**REQUIRED WORK:**
Every line in the data below from the one containing "blue hat: 1 -> 3" down to the one containing "orange ruler: 4 -> 2", both included, must be retyped exactly; no other line is to appear.
=-=-=-=-=
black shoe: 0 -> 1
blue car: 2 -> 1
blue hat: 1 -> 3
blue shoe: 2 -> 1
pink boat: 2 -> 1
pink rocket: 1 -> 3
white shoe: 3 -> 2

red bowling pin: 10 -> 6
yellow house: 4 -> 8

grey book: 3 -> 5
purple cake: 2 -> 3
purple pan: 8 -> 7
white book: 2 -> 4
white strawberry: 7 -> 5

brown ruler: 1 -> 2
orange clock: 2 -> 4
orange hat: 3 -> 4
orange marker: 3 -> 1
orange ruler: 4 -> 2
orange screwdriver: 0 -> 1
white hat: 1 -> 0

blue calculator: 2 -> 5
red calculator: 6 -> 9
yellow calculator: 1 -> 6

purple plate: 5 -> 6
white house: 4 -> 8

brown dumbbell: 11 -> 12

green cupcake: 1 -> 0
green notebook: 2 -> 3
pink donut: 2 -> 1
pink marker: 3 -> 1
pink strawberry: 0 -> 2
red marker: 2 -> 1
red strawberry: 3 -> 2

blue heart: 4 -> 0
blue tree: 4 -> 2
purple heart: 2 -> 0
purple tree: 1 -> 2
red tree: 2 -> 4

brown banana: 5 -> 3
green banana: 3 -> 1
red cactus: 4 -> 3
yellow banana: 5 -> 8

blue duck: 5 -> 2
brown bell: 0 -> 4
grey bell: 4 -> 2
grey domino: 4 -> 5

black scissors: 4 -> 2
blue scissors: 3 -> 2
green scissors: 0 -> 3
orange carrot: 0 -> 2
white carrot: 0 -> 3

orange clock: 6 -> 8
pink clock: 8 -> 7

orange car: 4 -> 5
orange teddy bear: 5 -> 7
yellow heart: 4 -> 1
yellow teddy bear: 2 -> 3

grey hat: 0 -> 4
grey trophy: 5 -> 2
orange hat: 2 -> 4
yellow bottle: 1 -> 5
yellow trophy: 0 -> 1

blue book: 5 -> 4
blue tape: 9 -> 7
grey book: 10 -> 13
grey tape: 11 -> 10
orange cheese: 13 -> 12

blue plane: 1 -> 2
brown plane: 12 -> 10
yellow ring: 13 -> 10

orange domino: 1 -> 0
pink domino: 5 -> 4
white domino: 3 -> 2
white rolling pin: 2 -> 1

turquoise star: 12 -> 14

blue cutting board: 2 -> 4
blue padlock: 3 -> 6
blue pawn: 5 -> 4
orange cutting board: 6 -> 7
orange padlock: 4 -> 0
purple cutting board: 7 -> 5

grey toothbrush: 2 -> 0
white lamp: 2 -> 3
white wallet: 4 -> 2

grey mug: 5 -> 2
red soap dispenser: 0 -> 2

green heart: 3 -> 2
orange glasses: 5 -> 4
=-=-=-=-=
**OUTPUT:**
blue hat: 1 -> 3
blue shoe: 2 -> 1
pink boat: 2 -> 1
pink rocket: 1 -> 3
white shoe: 3 -> 2

red bowling pin: 10 -> 6
yellow house: 4 -> 8

grey book: 3 -> 5
purple cake: 2 -> 3
purple pan: 8 -> 7
white book: 2 -> 4
white strawberry: 7 -> 5

brown ruler: 1 -> 2
orange clock: 2 -> 4
orange hat: 3 -> 4
orange marker: 3 -> 1
orange ruler: 4 -> 2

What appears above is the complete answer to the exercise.